* **Records from a data source**
——————

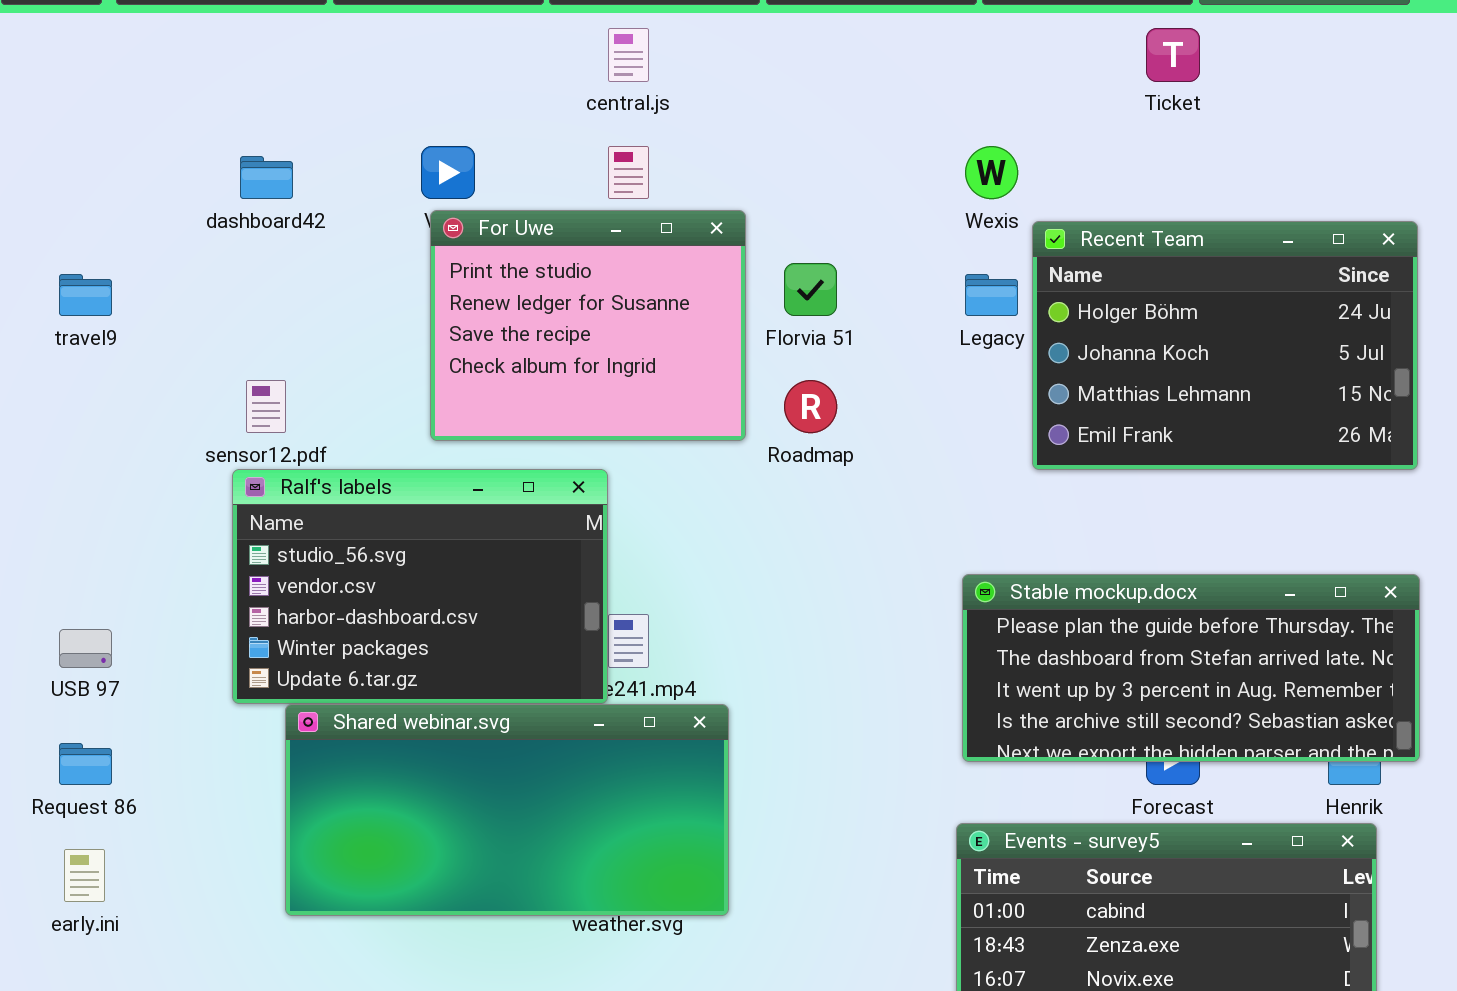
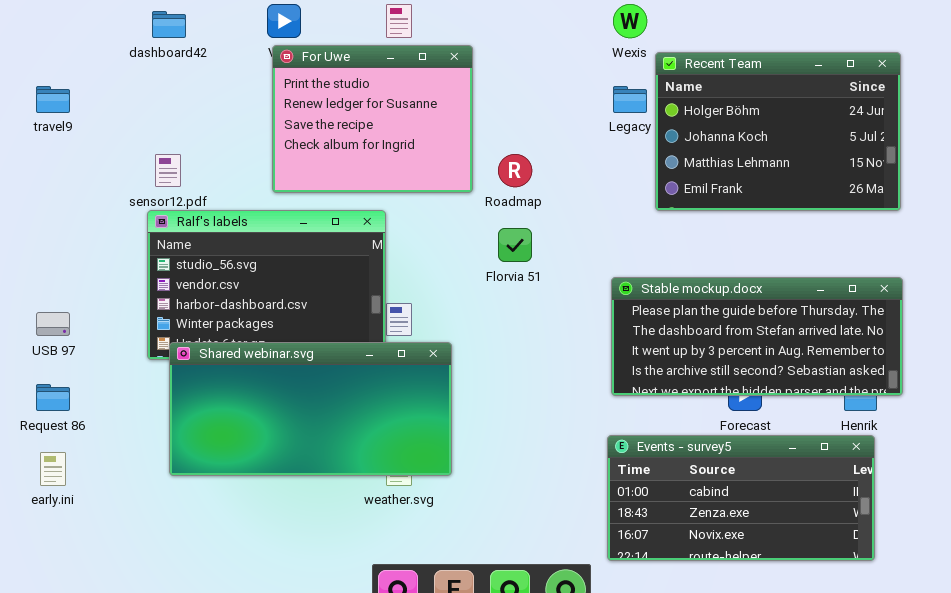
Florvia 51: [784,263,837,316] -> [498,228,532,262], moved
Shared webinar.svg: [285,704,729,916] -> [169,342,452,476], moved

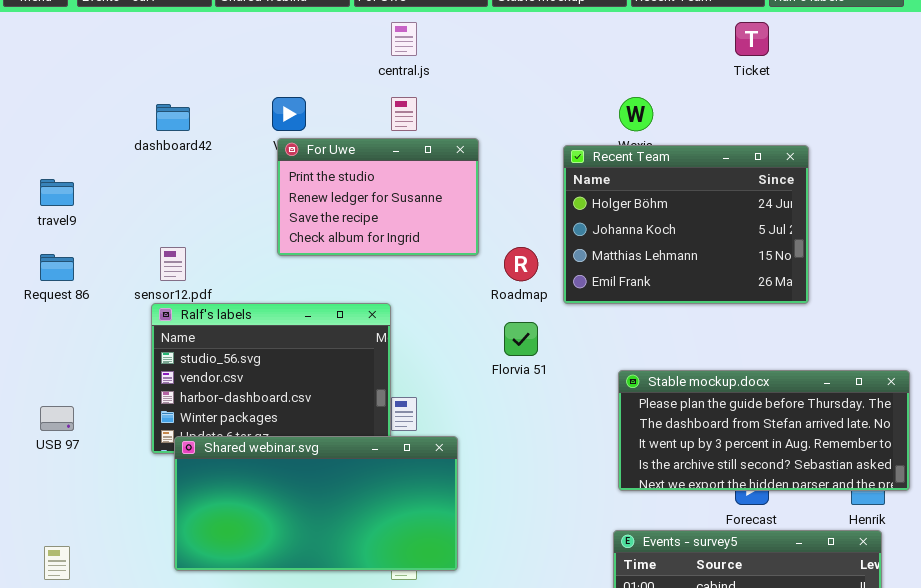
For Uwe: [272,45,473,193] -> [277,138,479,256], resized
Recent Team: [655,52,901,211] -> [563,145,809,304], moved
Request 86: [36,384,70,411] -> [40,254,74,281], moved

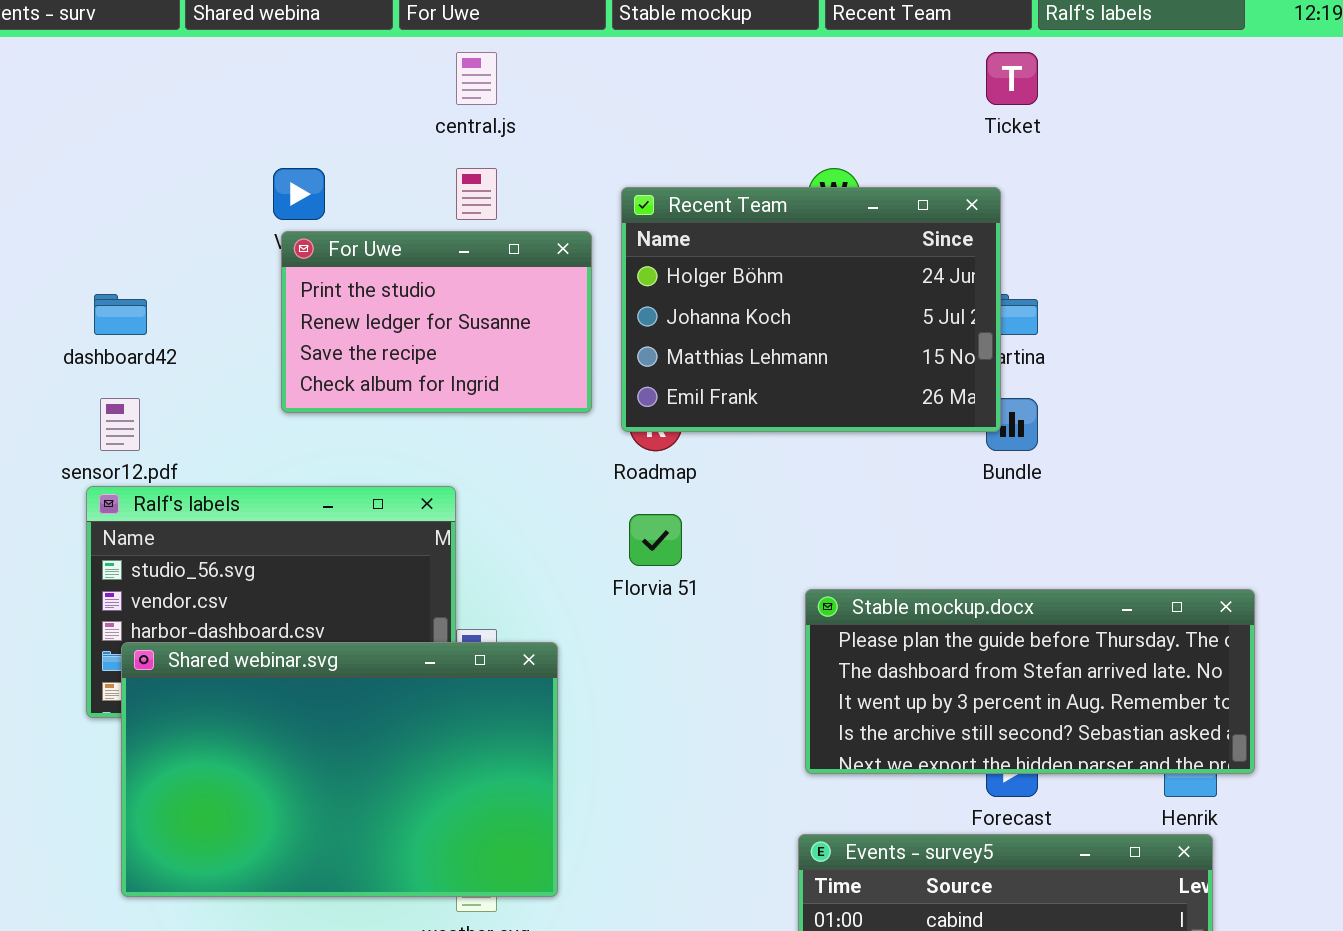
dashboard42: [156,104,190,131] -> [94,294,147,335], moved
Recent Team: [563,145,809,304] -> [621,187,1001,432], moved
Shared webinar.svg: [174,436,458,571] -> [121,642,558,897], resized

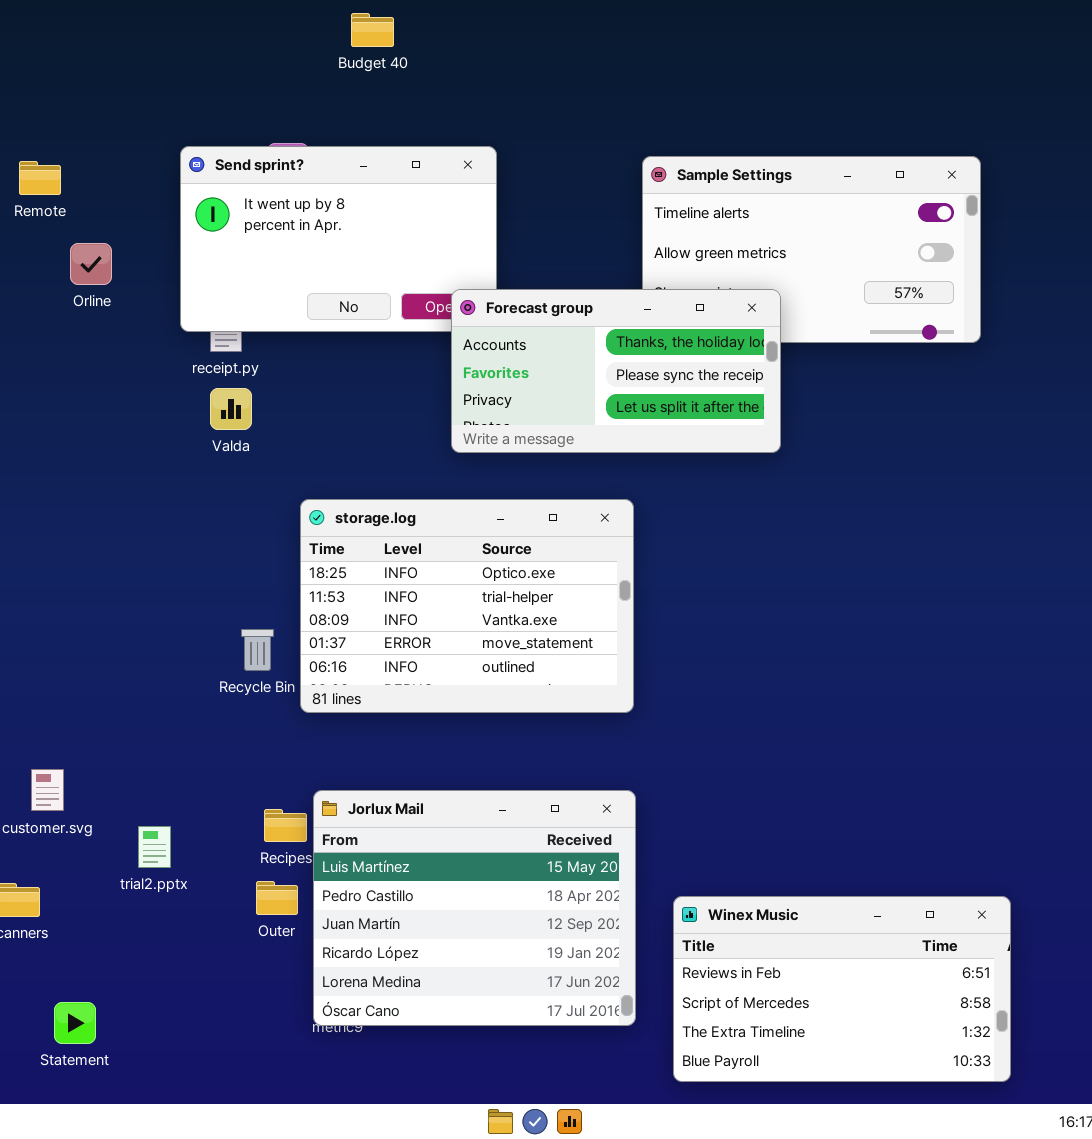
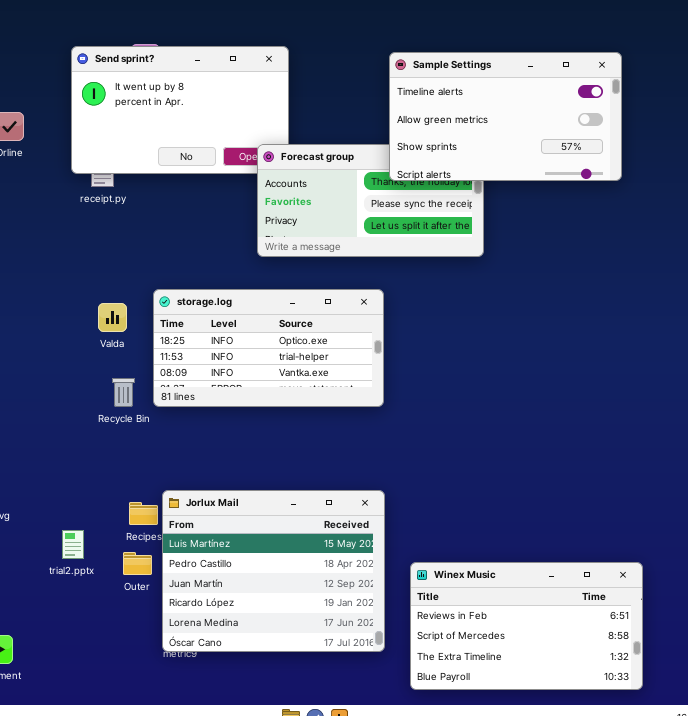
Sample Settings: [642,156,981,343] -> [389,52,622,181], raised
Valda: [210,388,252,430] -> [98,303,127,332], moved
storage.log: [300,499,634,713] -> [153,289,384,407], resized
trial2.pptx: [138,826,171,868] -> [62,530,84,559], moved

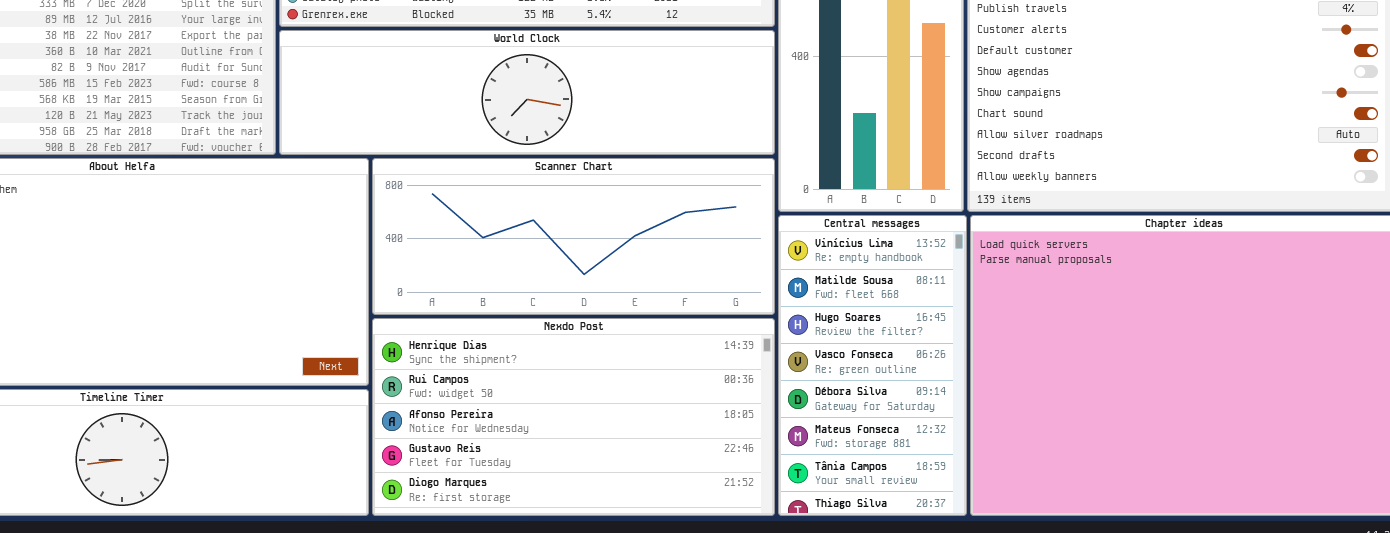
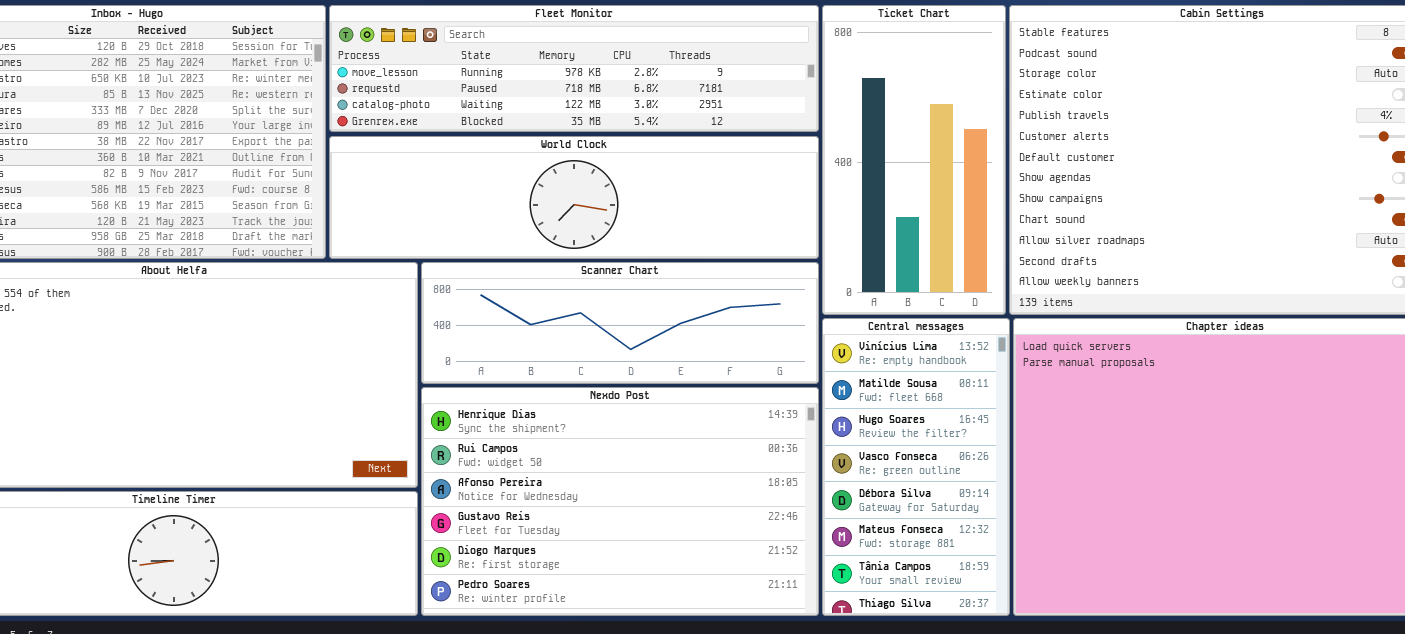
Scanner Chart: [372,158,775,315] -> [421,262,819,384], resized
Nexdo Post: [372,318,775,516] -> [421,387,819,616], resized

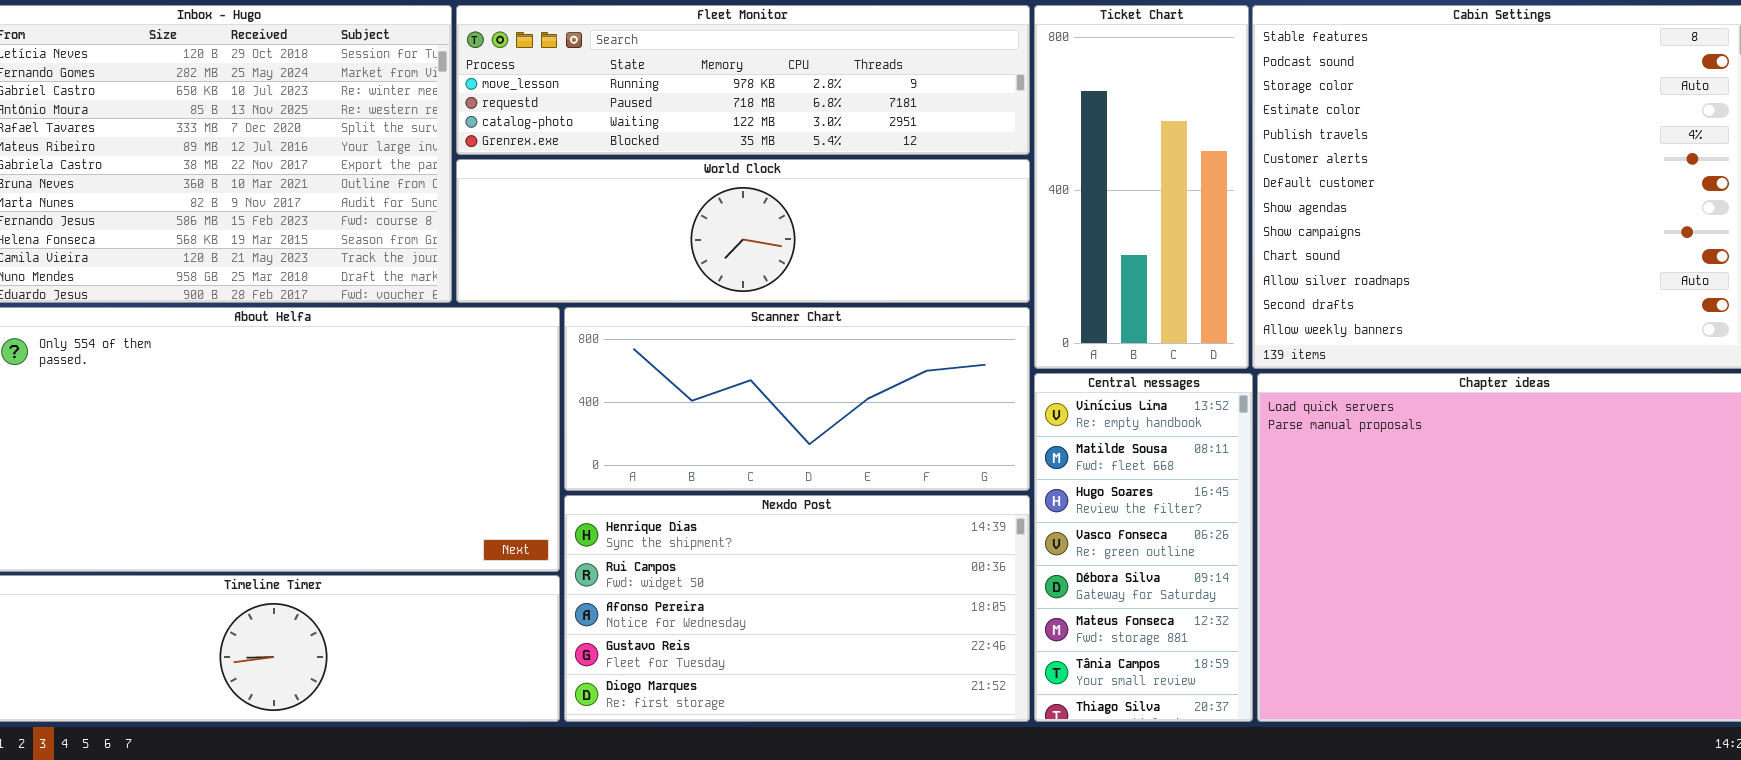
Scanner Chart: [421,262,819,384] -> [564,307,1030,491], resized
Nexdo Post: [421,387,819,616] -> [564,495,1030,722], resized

——————

* **Work instructions**
Write out each line of the data that holds the string "Team".

* **Finished task**
Recent Team: [655,52,901,211] -> [563,145,809,304], moved
Recent Team: [563,145,809,304] -> [621,187,1001,432], moved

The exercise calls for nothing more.